Problem details:
Nothing but the lines from the top of the data to the line holding "camera: 15 degrees right, 0 degrees up" should be printed, word for word and both ends included; leave the pictures out.

Available data:
§
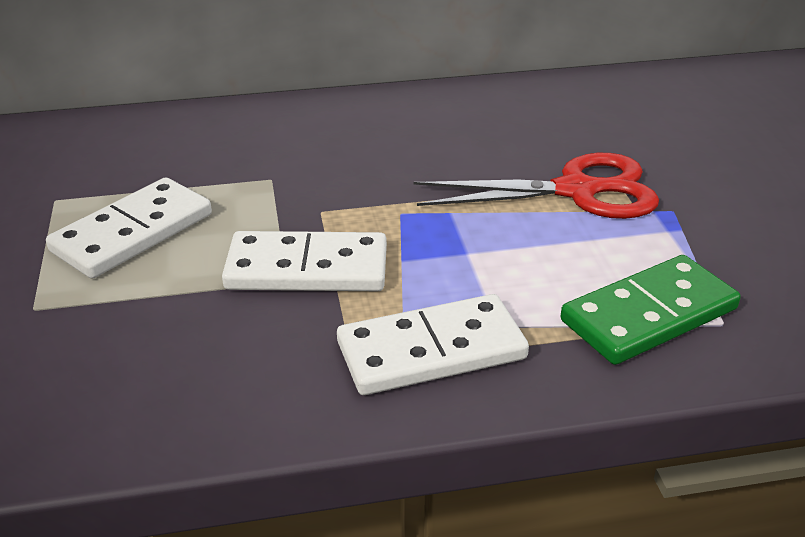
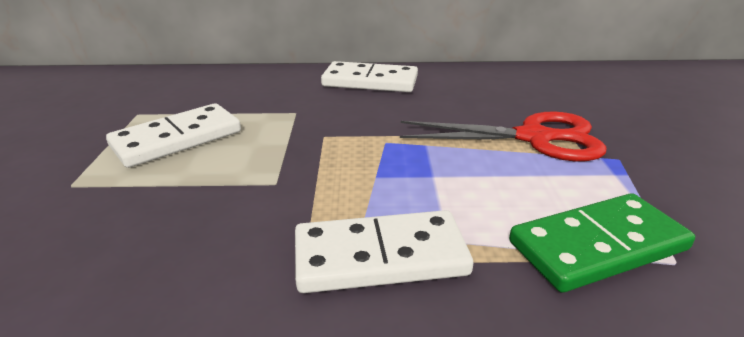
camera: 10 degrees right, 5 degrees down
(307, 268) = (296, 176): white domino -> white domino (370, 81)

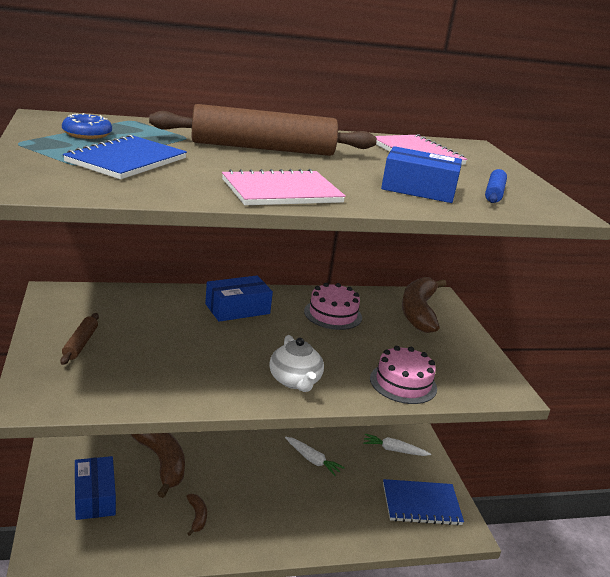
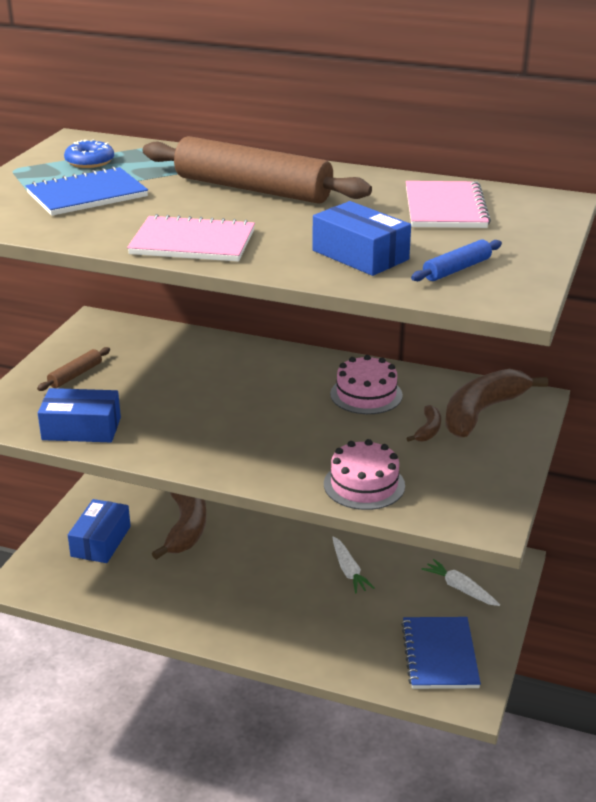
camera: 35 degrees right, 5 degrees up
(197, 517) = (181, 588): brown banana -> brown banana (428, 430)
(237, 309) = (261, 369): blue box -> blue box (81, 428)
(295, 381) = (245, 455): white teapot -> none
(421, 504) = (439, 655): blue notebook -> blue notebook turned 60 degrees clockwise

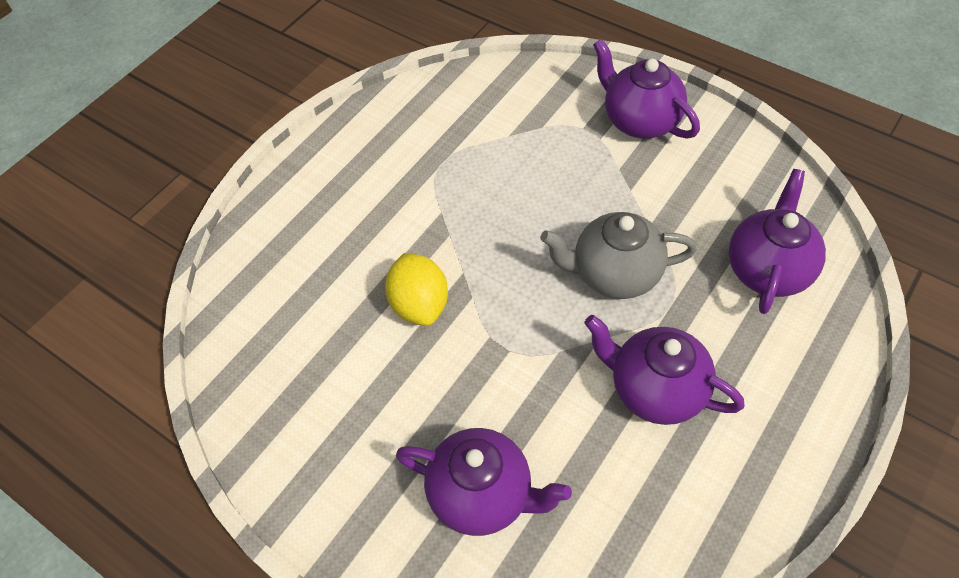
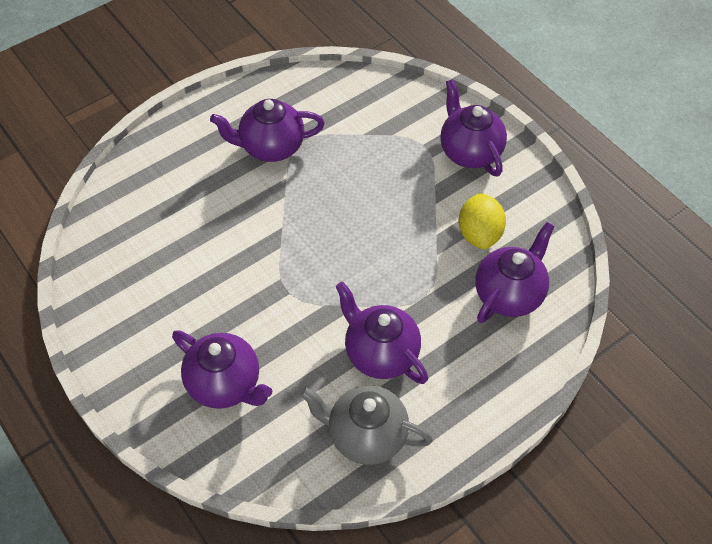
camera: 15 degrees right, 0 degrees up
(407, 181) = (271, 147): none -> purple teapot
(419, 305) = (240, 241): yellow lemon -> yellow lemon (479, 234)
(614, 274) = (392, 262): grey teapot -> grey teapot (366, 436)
§
Answer to this problem:
camera: 10 degrees right, 5 degrees down
(307, 268) = (296, 176): white domino -> white domino (370, 81)

camera: 35 degrees right, 5 degrees up
(197, 517) = (181, 588): brown banana -> brown banana (428, 430)
(237, 309) = (261, 369): blue box -> blue box (81, 428)
(295, 381) = (245, 455): white teapot -> none
(421, 504) = (439, 655): blue notebook -> blue notebook turned 60 degrees clockwise

camera: 15 degrees right, 0 degrees up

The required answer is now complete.